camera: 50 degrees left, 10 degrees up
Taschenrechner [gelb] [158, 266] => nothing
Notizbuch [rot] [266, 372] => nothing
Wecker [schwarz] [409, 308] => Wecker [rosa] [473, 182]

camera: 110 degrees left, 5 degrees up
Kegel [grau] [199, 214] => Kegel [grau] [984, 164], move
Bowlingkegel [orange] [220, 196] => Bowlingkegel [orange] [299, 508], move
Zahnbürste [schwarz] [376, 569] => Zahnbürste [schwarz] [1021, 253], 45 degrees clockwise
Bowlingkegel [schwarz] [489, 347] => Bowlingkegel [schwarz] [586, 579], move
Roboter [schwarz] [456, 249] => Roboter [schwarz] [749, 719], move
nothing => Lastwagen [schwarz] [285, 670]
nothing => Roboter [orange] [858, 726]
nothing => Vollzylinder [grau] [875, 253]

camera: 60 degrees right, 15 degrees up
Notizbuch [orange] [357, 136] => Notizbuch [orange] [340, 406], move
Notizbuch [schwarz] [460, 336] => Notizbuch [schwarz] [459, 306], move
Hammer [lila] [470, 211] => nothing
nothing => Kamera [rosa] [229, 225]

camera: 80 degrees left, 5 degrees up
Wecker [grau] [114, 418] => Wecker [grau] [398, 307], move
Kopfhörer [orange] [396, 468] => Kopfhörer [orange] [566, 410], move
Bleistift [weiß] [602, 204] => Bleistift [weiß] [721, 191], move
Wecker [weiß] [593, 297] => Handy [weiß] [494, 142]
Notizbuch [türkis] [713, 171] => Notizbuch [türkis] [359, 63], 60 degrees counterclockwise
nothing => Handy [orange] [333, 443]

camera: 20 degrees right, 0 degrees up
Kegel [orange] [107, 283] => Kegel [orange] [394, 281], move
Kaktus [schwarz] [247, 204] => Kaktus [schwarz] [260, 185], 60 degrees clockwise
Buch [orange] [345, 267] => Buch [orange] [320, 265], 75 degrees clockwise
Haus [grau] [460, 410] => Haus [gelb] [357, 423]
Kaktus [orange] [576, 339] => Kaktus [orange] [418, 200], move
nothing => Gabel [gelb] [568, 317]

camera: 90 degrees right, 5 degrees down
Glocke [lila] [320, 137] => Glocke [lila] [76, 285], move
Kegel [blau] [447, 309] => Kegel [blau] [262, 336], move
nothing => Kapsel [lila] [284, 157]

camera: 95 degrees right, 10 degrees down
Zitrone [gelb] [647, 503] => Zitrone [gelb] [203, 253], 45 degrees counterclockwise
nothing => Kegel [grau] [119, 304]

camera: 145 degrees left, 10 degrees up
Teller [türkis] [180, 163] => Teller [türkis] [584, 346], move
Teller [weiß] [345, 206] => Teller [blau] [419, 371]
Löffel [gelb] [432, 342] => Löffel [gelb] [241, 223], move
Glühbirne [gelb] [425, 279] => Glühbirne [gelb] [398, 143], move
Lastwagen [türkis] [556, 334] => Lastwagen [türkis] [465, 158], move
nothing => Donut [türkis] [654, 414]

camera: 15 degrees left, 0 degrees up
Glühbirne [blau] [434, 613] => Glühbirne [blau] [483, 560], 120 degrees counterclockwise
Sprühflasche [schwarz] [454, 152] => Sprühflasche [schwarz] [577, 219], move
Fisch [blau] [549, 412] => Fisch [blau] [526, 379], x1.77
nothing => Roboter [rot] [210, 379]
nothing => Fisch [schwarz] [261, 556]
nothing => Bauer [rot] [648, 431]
★ ★ ★ ★ ★ ★ ★
— WHAT YOU SHOULD DO —
With the first line being the one containing "Zahnbürste [schwarz] [376, 569]" and the last line the one containing "Hammer [lila] [470, 211] => nothing", transcribe exactly the lines above that fall in that range.

— EXERCISE RESPONSE —
Zahnbürste [schwarz] [376, 569] => Zahnbürste [schwarz] [1021, 253], 45 degrees clockwise
Bowlingkegel [schwarz] [489, 347] => Bowlingkegel [schwarz] [586, 579], move
Roboter [schwarz] [456, 249] => Roboter [schwarz] [749, 719], move
nothing => Lastwagen [schwarz] [285, 670]
nothing => Roboter [orange] [858, 726]
nothing => Vollzylinder [grau] [875, 253]

camera: 60 degrees right, 15 degrees up
Notizbuch [orange] [357, 136] => Notizbuch [orange] [340, 406], move
Notizbuch [schwarz] [460, 336] => Notizbuch [schwarz] [459, 306], move
Hammer [lila] [470, 211] => nothing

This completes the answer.